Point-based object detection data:
▼

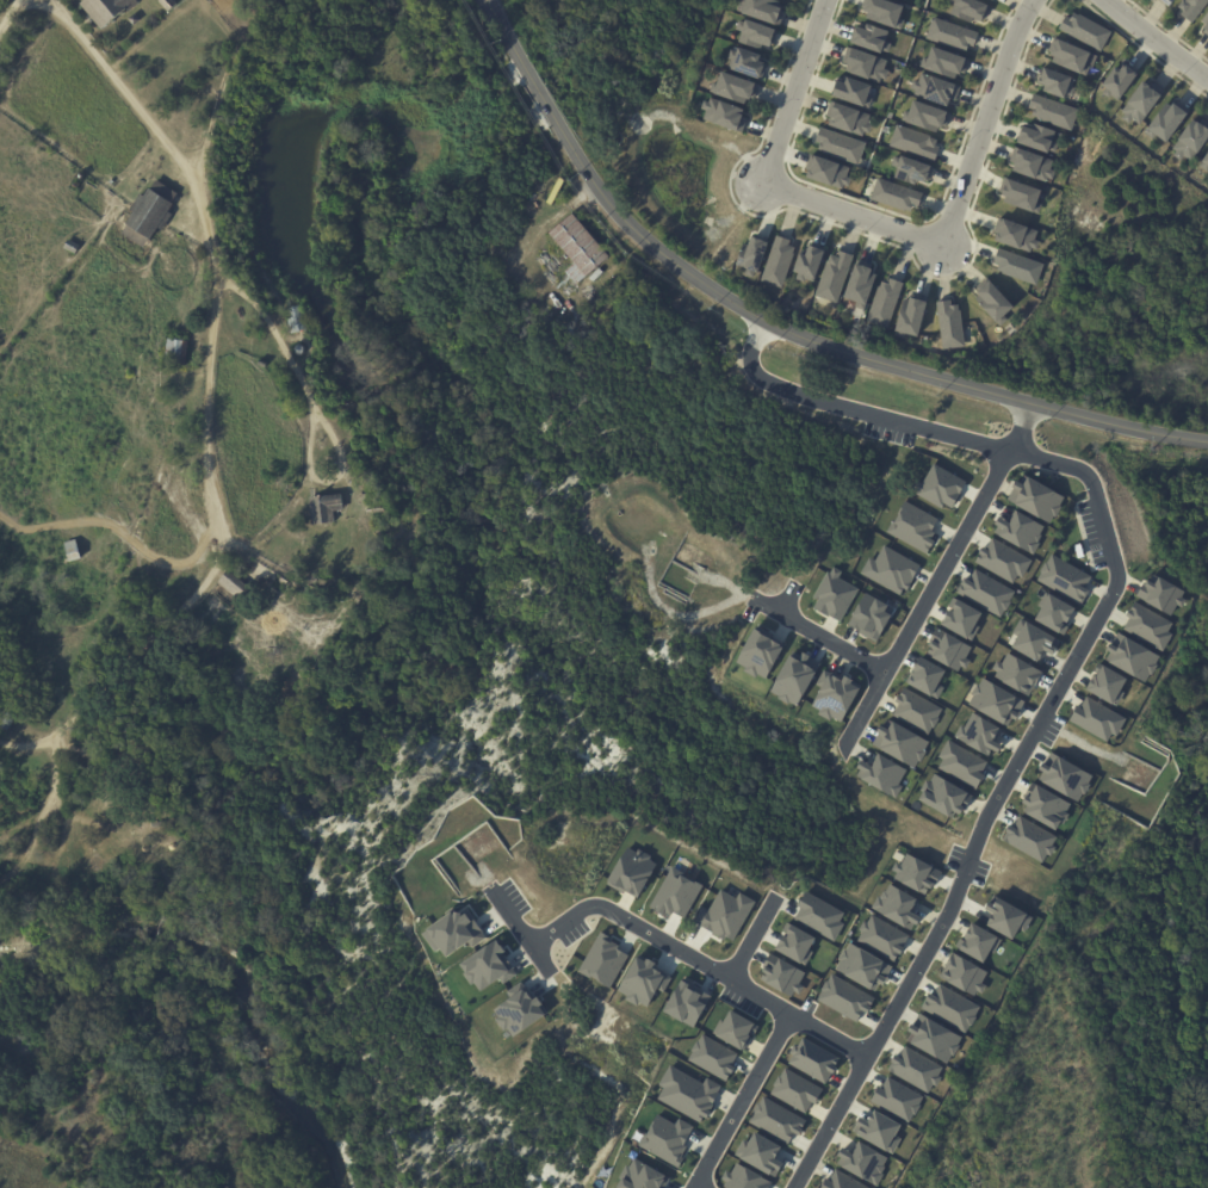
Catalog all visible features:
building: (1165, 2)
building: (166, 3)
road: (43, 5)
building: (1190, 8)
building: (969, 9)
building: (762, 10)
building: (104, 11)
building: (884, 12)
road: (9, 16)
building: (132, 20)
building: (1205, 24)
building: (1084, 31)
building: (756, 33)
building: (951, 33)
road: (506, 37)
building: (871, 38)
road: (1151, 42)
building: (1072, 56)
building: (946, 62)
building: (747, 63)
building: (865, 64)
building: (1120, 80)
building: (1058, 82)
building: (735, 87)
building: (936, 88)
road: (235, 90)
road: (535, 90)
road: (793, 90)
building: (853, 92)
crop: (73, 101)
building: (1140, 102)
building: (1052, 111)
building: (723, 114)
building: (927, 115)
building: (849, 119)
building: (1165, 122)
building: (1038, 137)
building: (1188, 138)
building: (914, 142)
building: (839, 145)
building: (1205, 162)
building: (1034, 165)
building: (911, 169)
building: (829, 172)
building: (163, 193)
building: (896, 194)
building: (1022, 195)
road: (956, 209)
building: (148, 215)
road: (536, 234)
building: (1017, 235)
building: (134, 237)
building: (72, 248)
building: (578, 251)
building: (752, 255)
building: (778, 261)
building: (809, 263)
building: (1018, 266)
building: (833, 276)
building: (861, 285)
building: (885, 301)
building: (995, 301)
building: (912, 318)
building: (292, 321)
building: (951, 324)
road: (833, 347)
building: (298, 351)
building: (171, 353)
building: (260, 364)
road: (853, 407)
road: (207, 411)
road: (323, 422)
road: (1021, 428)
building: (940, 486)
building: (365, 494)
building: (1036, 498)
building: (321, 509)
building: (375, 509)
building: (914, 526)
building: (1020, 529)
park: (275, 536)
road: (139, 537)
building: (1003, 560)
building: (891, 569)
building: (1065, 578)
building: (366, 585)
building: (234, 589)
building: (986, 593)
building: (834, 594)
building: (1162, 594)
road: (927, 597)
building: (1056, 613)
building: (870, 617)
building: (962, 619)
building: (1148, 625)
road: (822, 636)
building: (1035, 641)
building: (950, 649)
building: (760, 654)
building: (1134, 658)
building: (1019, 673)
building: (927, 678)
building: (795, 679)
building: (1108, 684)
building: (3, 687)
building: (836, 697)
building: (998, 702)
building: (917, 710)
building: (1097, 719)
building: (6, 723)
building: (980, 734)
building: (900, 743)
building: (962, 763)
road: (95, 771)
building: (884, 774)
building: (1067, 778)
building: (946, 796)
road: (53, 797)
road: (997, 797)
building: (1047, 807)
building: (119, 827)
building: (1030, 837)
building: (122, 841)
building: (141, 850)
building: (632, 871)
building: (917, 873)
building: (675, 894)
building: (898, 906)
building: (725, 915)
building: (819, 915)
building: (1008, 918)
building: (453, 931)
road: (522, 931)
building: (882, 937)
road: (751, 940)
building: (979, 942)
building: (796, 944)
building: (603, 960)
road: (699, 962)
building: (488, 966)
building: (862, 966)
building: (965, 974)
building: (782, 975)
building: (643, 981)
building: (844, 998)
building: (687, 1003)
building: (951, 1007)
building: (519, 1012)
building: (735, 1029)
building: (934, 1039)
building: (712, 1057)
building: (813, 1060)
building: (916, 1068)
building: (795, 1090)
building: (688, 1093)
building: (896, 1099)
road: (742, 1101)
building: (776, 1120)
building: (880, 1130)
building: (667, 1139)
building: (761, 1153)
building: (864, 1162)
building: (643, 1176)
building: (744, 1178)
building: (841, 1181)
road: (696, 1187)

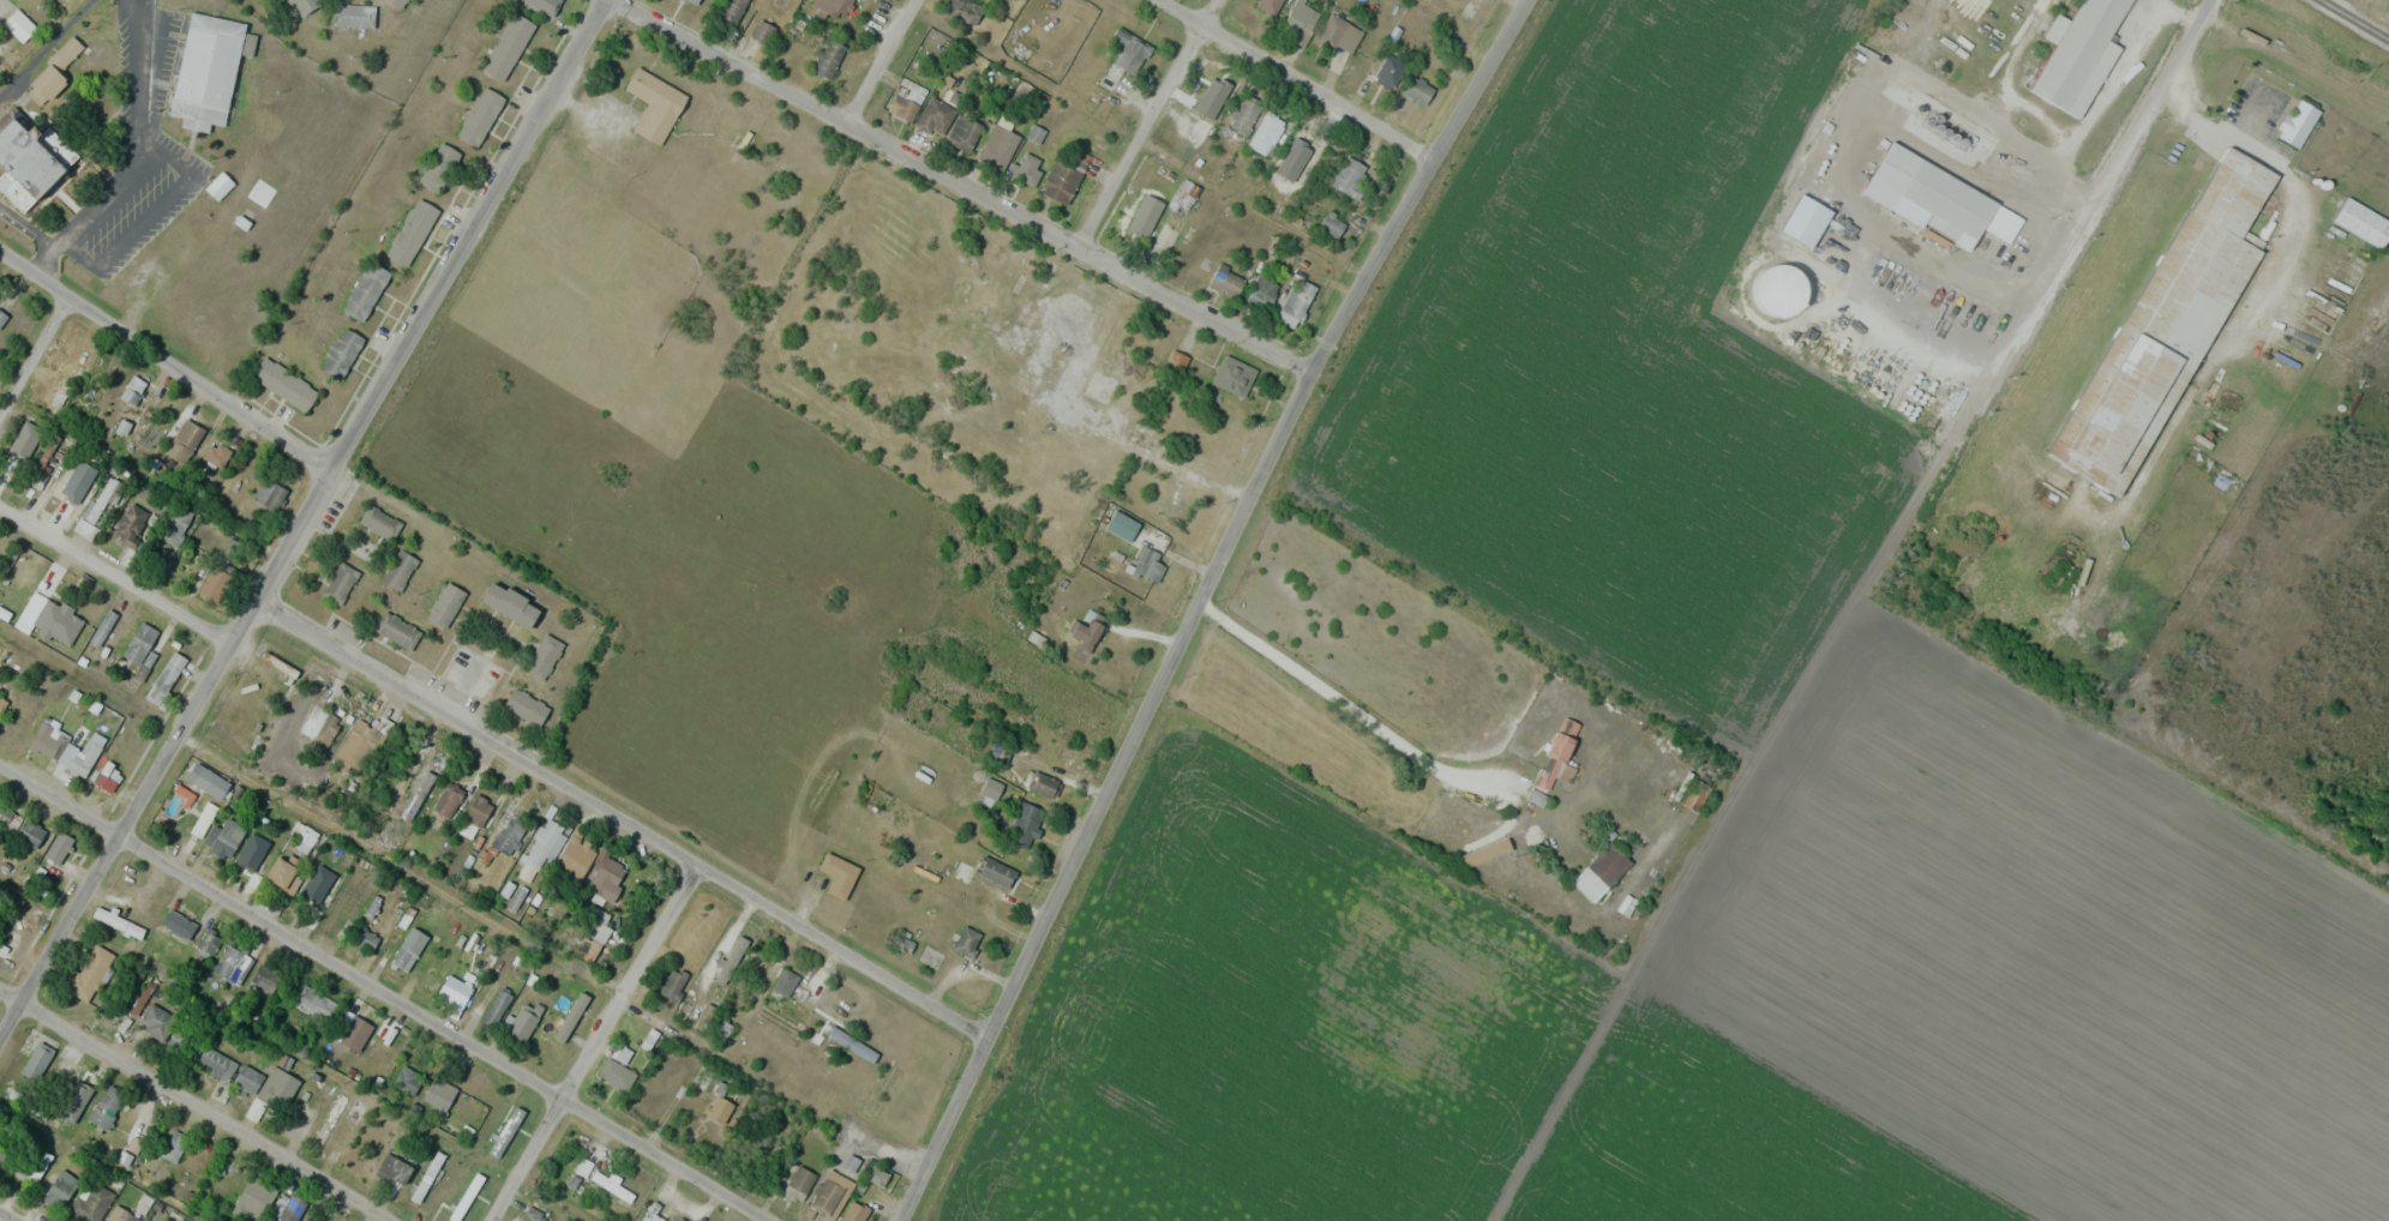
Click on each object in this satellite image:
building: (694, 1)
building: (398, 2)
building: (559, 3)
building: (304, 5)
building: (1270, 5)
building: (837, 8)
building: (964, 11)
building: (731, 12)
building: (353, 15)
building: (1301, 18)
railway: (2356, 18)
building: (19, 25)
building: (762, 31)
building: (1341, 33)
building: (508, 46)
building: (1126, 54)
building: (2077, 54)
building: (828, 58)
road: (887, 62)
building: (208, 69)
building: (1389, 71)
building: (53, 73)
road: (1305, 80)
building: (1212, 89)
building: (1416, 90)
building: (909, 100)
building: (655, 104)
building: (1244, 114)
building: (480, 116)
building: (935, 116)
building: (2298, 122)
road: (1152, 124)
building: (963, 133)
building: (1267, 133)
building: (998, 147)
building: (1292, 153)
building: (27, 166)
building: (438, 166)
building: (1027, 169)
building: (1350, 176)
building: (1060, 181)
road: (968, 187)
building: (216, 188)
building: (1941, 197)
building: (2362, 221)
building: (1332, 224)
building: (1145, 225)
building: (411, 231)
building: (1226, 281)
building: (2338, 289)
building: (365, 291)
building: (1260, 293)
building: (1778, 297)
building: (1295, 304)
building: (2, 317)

▲

### TRY IT
I'd like the records above given again exactly, please, without the pictures.

### WORKED SOLUTION
Catalog all visible features:
building: (1165, 2)
building: (166, 3)
road: (43, 5)
building: (1190, 8)
building: (969, 9)
building: (762, 10)
building: (104, 11)
building: (884, 12)
road: (9, 16)
building: (132, 20)
building: (1205, 24)
building: (1084, 31)
building: (756, 33)
building: (951, 33)
road: (506, 37)
building: (871, 38)
road: (1151, 42)
building: (1072, 56)
building: (946, 62)
building: (747, 63)
building: (865, 64)
building: (1120, 80)
building: (1058, 82)
building: (735, 87)
building: (936, 88)
road: (235, 90)
road: (535, 90)
road: (793, 90)
building: (853, 92)
crop: (73, 101)
building: (1140, 102)
building: (1052, 111)
building: (723, 114)
building: (927, 115)
building: (849, 119)
building: (1165, 122)
building: (1038, 137)
building: (1188, 138)
building: (914, 142)
building: (839, 145)
building: (1205, 162)
building: (1034, 165)
building: (911, 169)
building: (829, 172)
building: (163, 193)
building: (896, 194)
building: (1022, 195)
road: (956, 209)
building: (148, 215)
road: (536, 234)
building: (1017, 235)
building: (134, 237)
building: (72, 248)
building: (578, 251)
building: (752, 255)
building: (778, 261)
building: (809, 263)
building: (1018, 266)
building: (833, 276)
building: (861, 285)
building: (885, 301)
building: (995, 301)
building: (912, 318)
building: (292, 321)
building: (951, 324)
road: (833, 347)
building: (298, 351)
building: (171, 353)
building: (260, 364)
road: (853, 407)
road: (207, 411)
road: (323, 422)
road: (1021, 428)
building: (940, 486)
building: (365, 494)
building: (1036, 498)
building: (321, 509)
building: (375, 509)
building: (914, 526)
building: (1020, 529)
park: (275, 536)
road: (139, 537)
building: (1003, 560)
building: (891, 569)
building: (1065, 578)
building: (366, 585)
building: (234, 589)
building: (986, 593)
building: (834, 594)
building: (1162, 594)
road: (927, 597)
building: (1056, 613)
building: (870, 617)
building: (962, 619)
building: (1148, 625)
road: (822, 636)
building: (1035, 641)
building: (950, 649)
building: (760, 654)
building: (1134, 658)
building: (1019, 673)
building: (927, 678)
building: (795, 679)
building: (1108, 684)
building: (3, 687)
building: (836, 697)
building: (998, 702)
building: (917, 710)
building: (1097, 719)
building: (6, 723)
building: (980, 734)
building: (900, 743)
building: (962, 763)
road: (95, 771)
building: (884, 774)
building: (1067, 778)
building: (946, 796)
road: (53, 797)
road: (997, 797)
building: (1047, 807)
building: (119, 827)
building: (1030, 837)
building: (122, 841)
building: (141, 850)
building: (632, 871)
building: (917, 873)
building: (675, 894)
building: (898, 906)
building: (725, 915)
building: (819, 915)
building: (1008, 918)
building: (453, 931)
road: (522, 931)
building: (882, 937)
road: (751, 940)
building: (979, 942)
building: (796, 944)
building: (603, 960)
road: (699, 962)
building: (488, 966)
building: (862, 966)
building: (965, 974)
building: (782, 975)
building: (643, 981)
building: (844, 998)
building: (687, 1003)
building: (951, 1007)
building: (519, 1012)
building: (735, 1029)
building: (934, 1039)
building: (712, 1057)
building: (813, 1060)
building: (916, 1068)
building: (795, 1090)
building: (688, 1093)
building: (896, 1099)
road: (742, 1101)
building: (776, 1120)
building: (880, 1130)
building: (667, 1139)
building: (761, 1153)
building: (864, 1162)
building: (643, 1176)
building: (744, 1178)
building: (841, 1181)
road: (696, 1187)

Click on each object in this satellite image:
building: (694, 1)
building: (398, 2)
building: (559, 3)
building: (304, 5)
building: (1270, 5)
building: (837, 8)
building: (964, 11)
building: (731, 12)
building: (353, 15)
building: (1301, 18)
railway: (2356, 18)
building: (19, 25)
building: (762, 31)
building: (1341, 33)
building: (508, 46)
building: (1126, 54)
building: (2077, 54)
building: (828, 58)
road: (887, 62)
building: (208, 69)
building: (1389, 71)
building: (53, 73)
road: (1305, 80)
building: (1212, 89)
building: (1416, 90)
building: (909, 100)
building: (655, 104)
building: (1244, 114)
building: (480, 116)
building: (935, 116)
building: (2298, 122)
road: (1152, 124)
building: (963, 133)
building: (1267, 133)
building: (998, 147)
building: (1292, 153)
building: (27, 166)
building: (438, 166)
building: (1027, 169)
building: (1350, 176)
building: (1060, 181)
road: (968, 187)
building: (216, 188)
building: (1941, 197)
building: (2362, 221)
building: (1332, 224)
building: (1145, 225)
building: (411, 231)
building: (1226, 281)
building: (2338, 289)
building: (365, 291)
building: (1260, 293)
building: (1778, 297)
building: (1295, 304)
building: (2, 317)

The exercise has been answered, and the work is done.